_Brief_
This exercise asks for every line of the material that contains the word "pink".

_Extracted information_
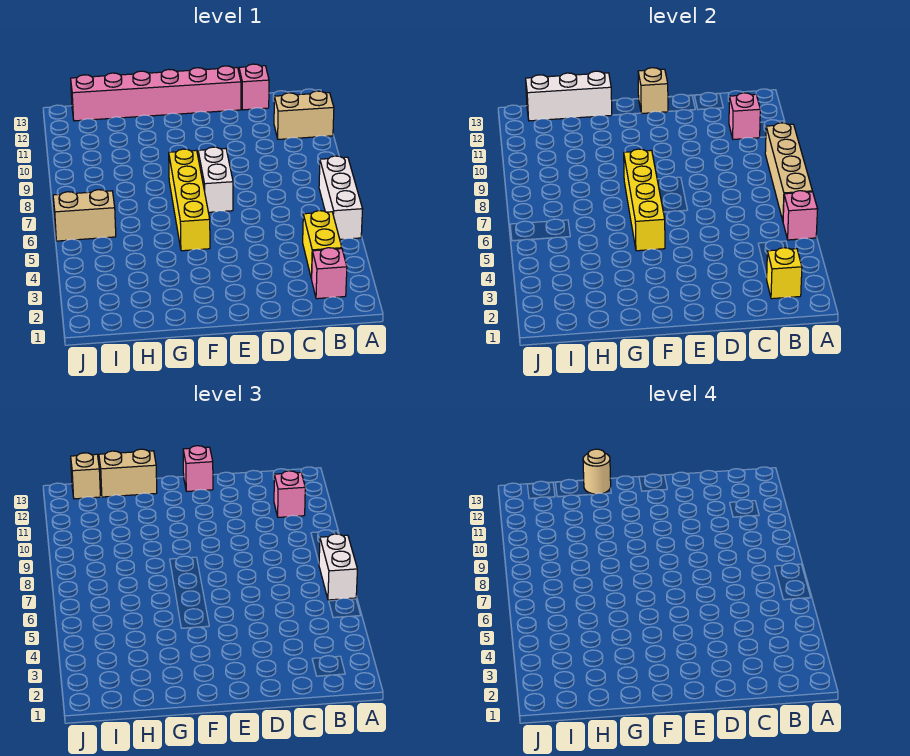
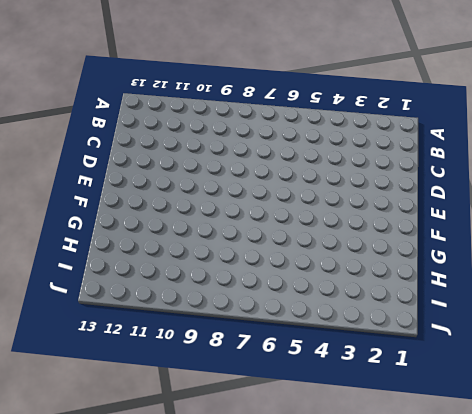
none -> white brick A5:A7 level 1
none -> tan brick A11:B11 level 1
none -> pink brick B2 level 1

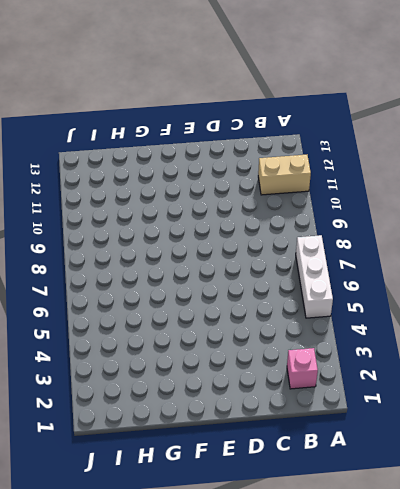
none -> yellow brick B3:B4 level 1
none -> pink brick C13 level 1
none -> pink brick D13:I13 level 1

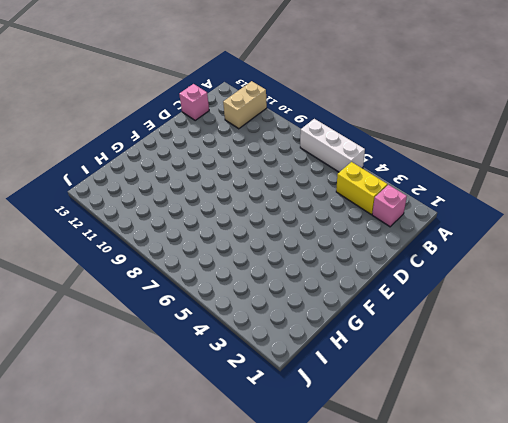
none -> pink brick D13:I13 level 1
none -> white brick E7:E8 level 1
none -> yellow brick F5:F8 level 1

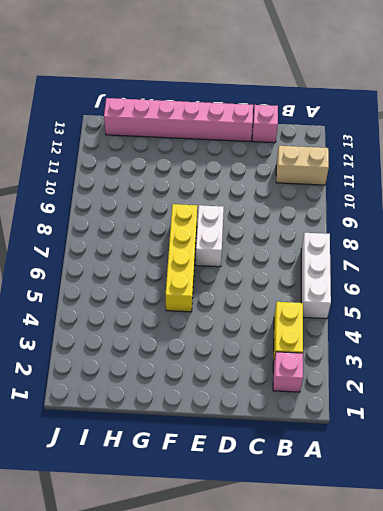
none -> tan brick I6:J6 level 1
none -> pink brick A5 level 2
none -> tan brick A6:A9 level 2

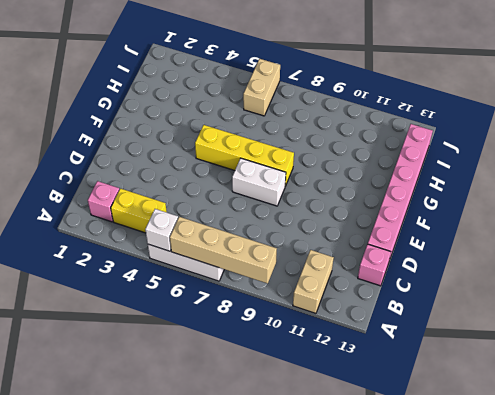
white brick A5 level 2 -> pink brick A5 level 2
none -> yellow brick B2 level 2
none -> pink brick B11 level 2
none -> tan brick E13 level 2

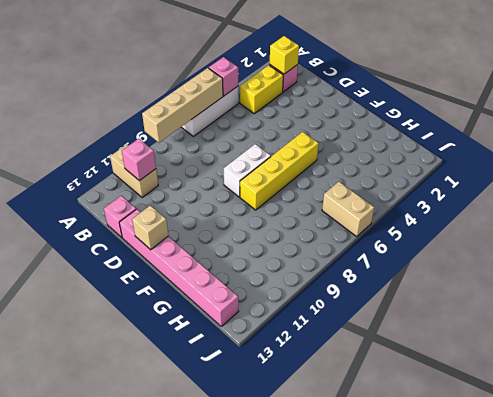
none -> yellow brick F5:F8 level 2
none -> white brick G13:I13 level 2
none -> white brick A6:A7 level 3

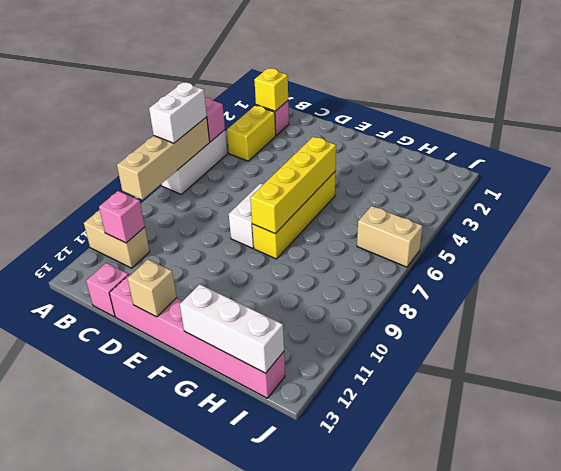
none -> pink brick B11 level 3
none -> pink brick E13 level 3
none -> tan brick G13:H13 level 3

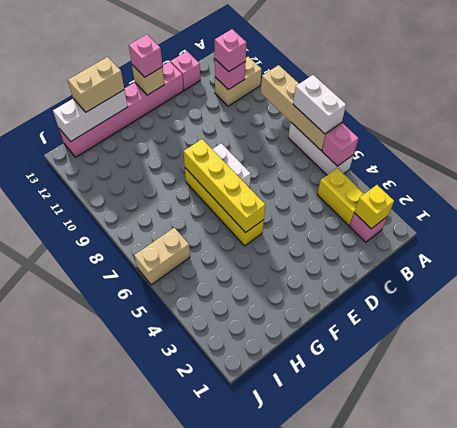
none -> tan brick I13 level 3
none -> tan round brick G13 level 4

_Finished task_
none -> pink brick B2 level 1
none -> pink brick C13 level 1
none -> pink brick D13:I13 level 1
none -> pink brick D13:I13 level 1
none -> pink brick A5 level 2
white brick A5 level 2 -> pink brick A5 level 2
none -> pink brick B11 level 2
none -> pink brick B11 level 3
none -> pink brick E13 level 3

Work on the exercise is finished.